* [Given data]
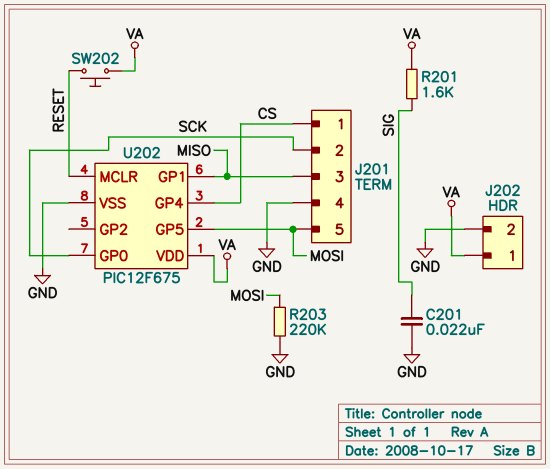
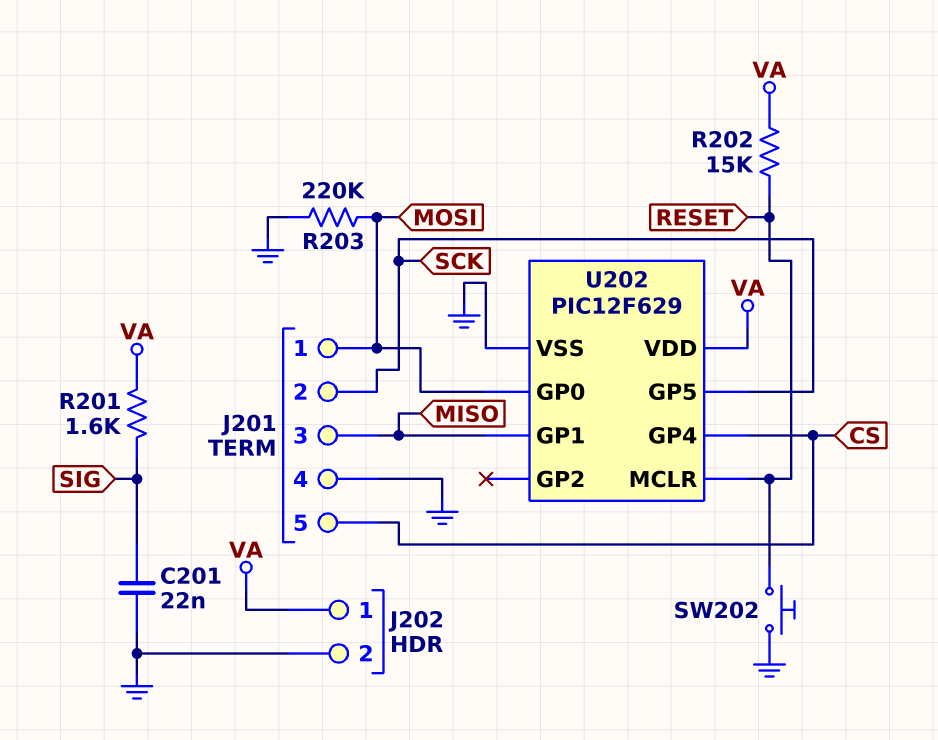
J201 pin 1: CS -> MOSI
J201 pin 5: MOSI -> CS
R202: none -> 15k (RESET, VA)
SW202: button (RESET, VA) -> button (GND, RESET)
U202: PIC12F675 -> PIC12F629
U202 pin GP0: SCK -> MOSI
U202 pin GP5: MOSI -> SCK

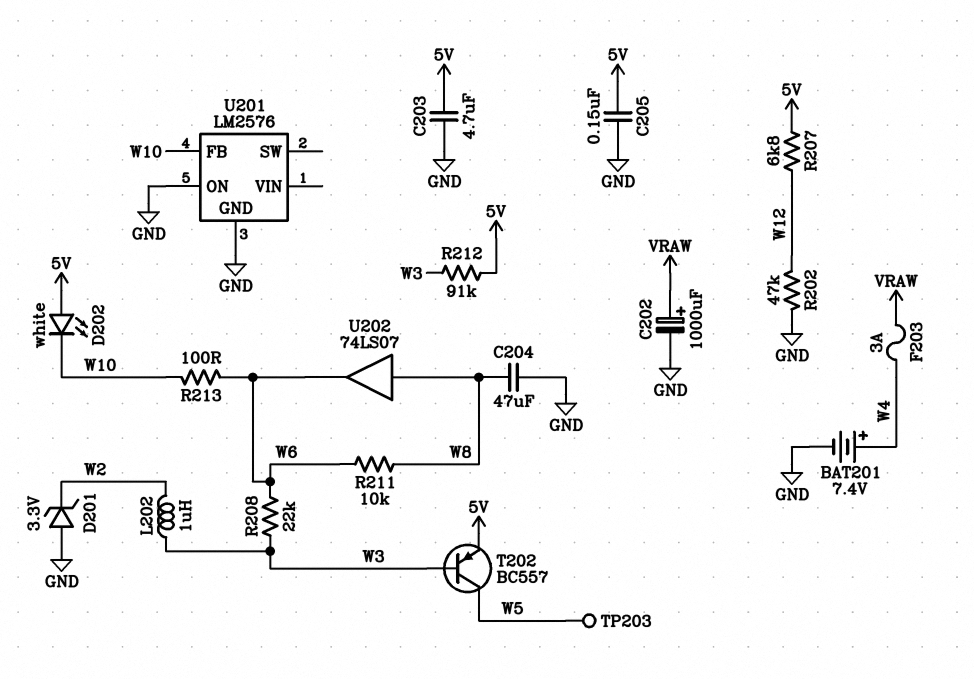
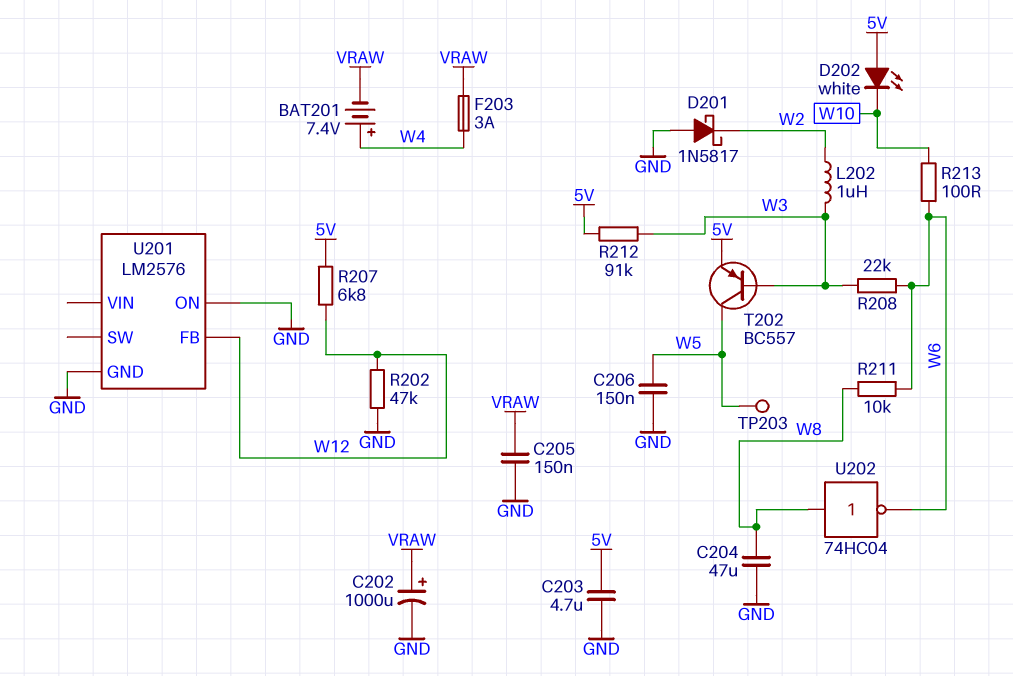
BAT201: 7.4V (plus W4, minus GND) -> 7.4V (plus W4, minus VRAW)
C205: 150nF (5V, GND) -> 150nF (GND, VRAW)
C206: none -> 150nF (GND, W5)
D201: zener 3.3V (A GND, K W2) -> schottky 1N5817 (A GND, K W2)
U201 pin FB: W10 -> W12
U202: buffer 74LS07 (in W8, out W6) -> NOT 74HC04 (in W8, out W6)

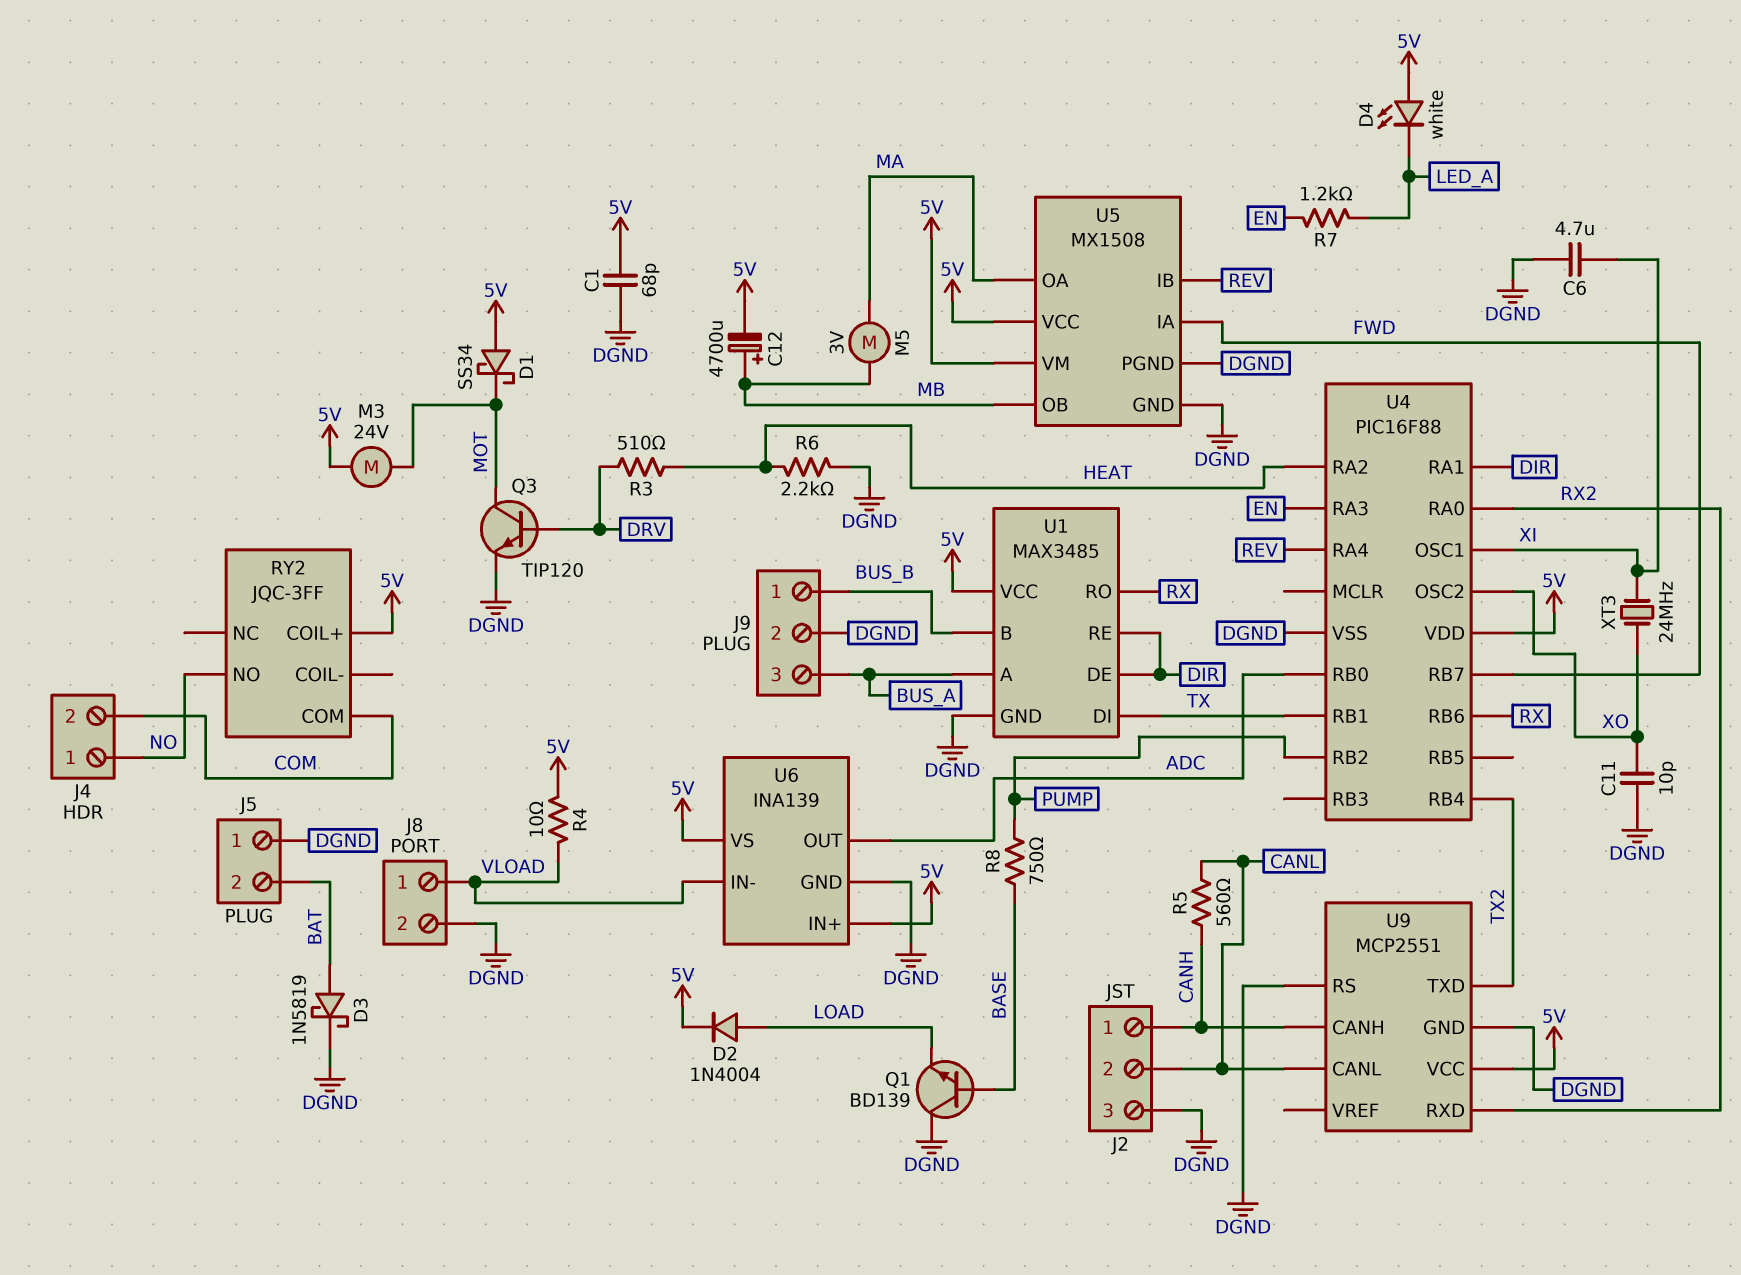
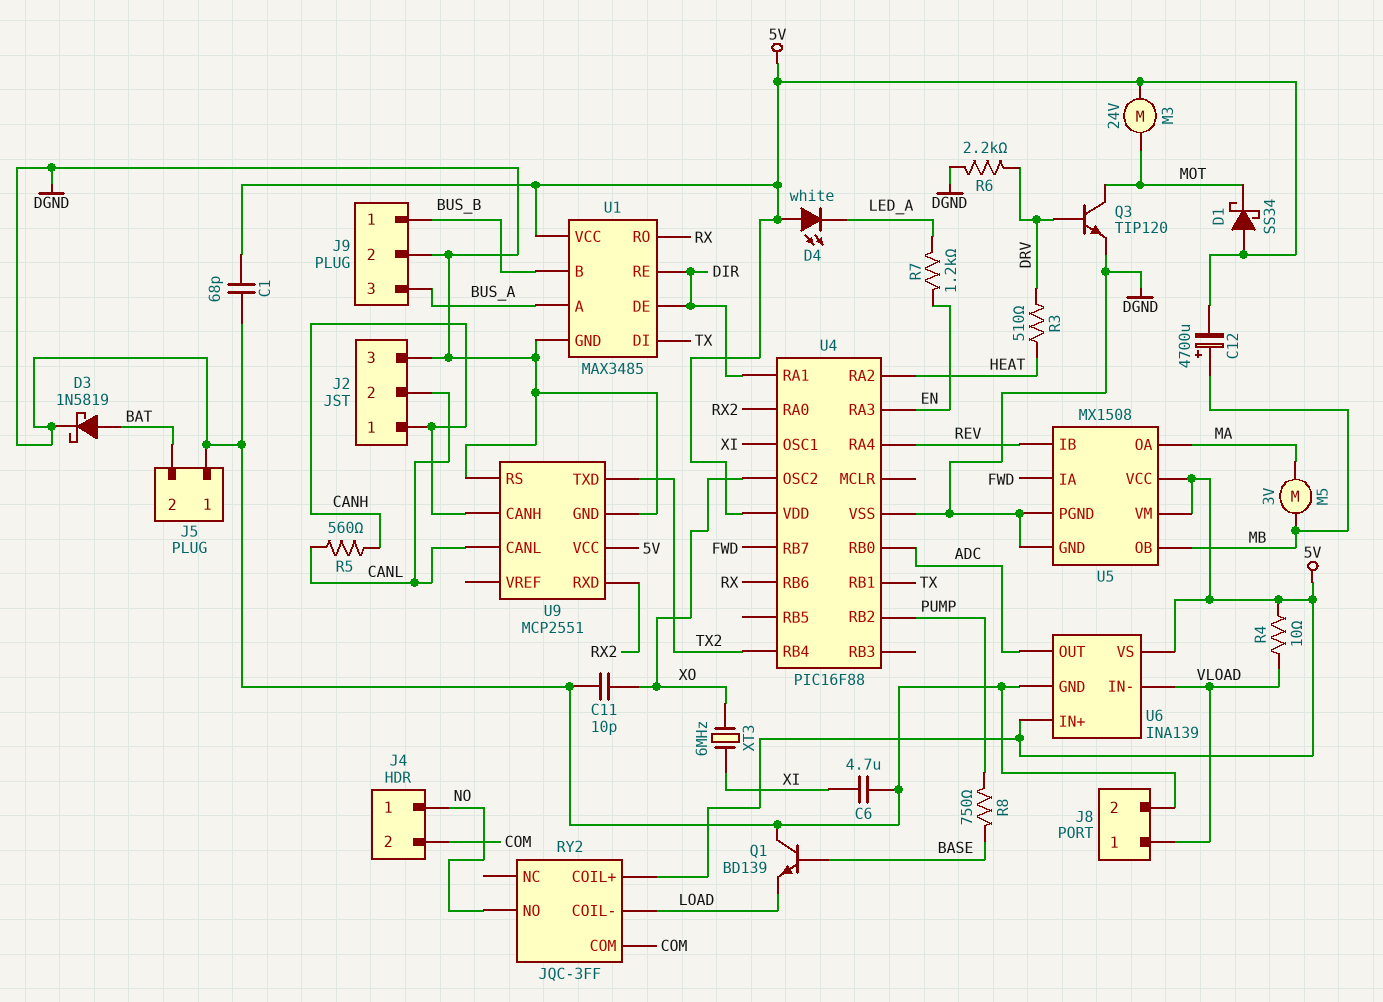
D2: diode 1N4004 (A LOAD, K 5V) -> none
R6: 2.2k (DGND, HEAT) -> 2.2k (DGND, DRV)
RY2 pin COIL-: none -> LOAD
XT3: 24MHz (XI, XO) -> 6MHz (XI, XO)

* [Exercise aim] Using the entries above, write out exactly the lines from the one with "C206: none -> 150nF (GND, W5)" through the one with "RY2 pin COIL-: none -> LOAD", ends included. Leave out any pictures.

* [Output for this exercise]
C206: none -> 150nF (GND, W5)
D201: zener 3.3V (A GND, K W2) -> schottky 1N5817 (A GND, K W2)
U201 pin FB: W10 -> W12
U202: buffer 74LS07 (in W8, out W6) -> NOT 74HC04 (in W8, out W6)

D2: diode 1N4004 (A LOAD, K 5V) -> none
R6: 2.2k (DGND, HEAT) -> 2.2k (DGND, DRV)
RY2 pin COIL-: none -> LOAD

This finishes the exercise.